● Excerpted records:
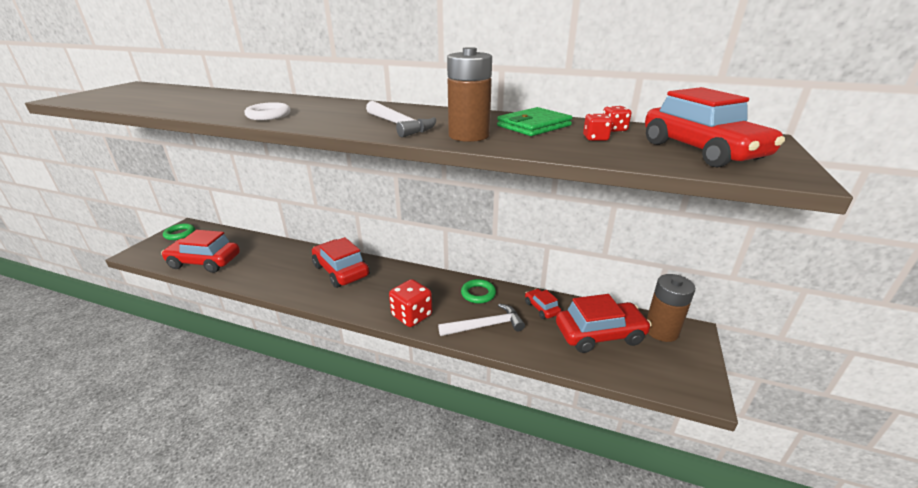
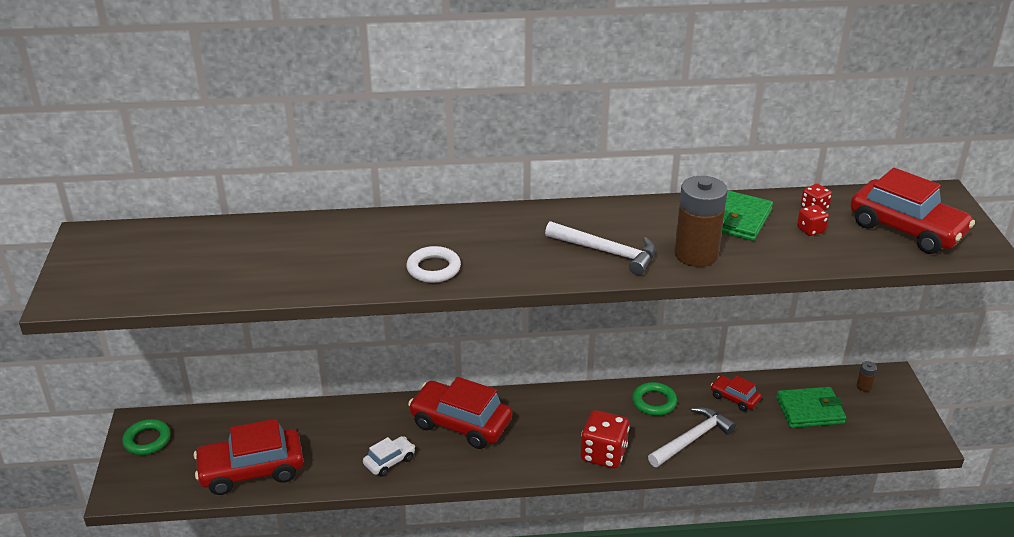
camera: 25 degrees left, 5 degrees up
(278, 279) = (389, 461): none -> white car
(599, 334) = (810, 410): red car -> green wallet
(661, 331) = (864, 386): brown battery -> brown battery, size x0.42

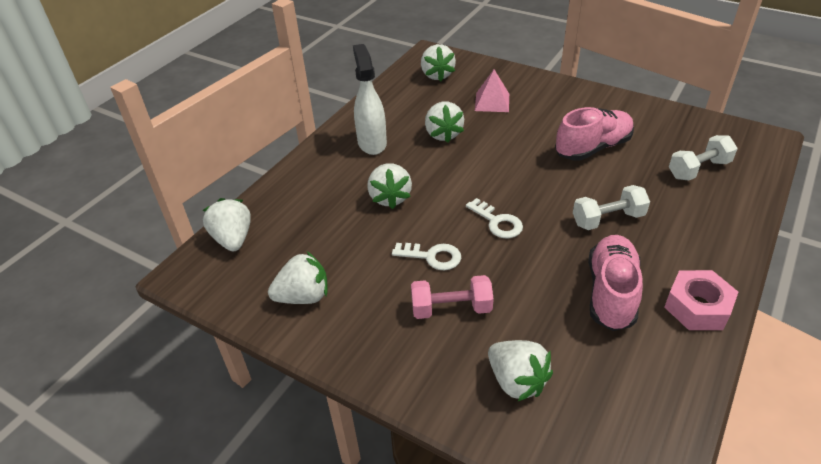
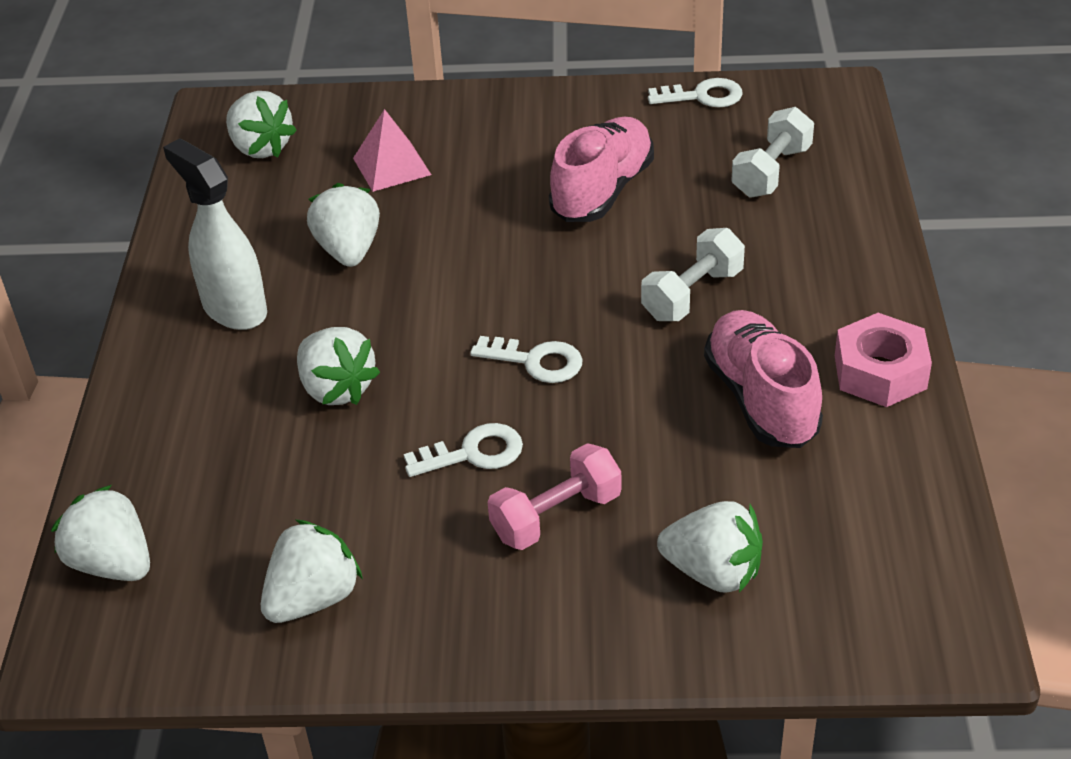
camera: 30 degrees left, 0 degrees up
(443, 134) = (348, 250): white strawberry -> white strawberry turned 150 degrees counterclockwise
(682, 117) = (703, 96): none -> white key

● What you need to do: The answer should be an exact copy of the lines from the one containing "(443, 134) = (348, 250): white" through the last line of the entries, both included.

● Answer for the task:
(443, 134) = (348, 250): white strawberry -> white strawberry turned 150 degrees counterclockwise
(682, 117) = (703, 96): none -> white key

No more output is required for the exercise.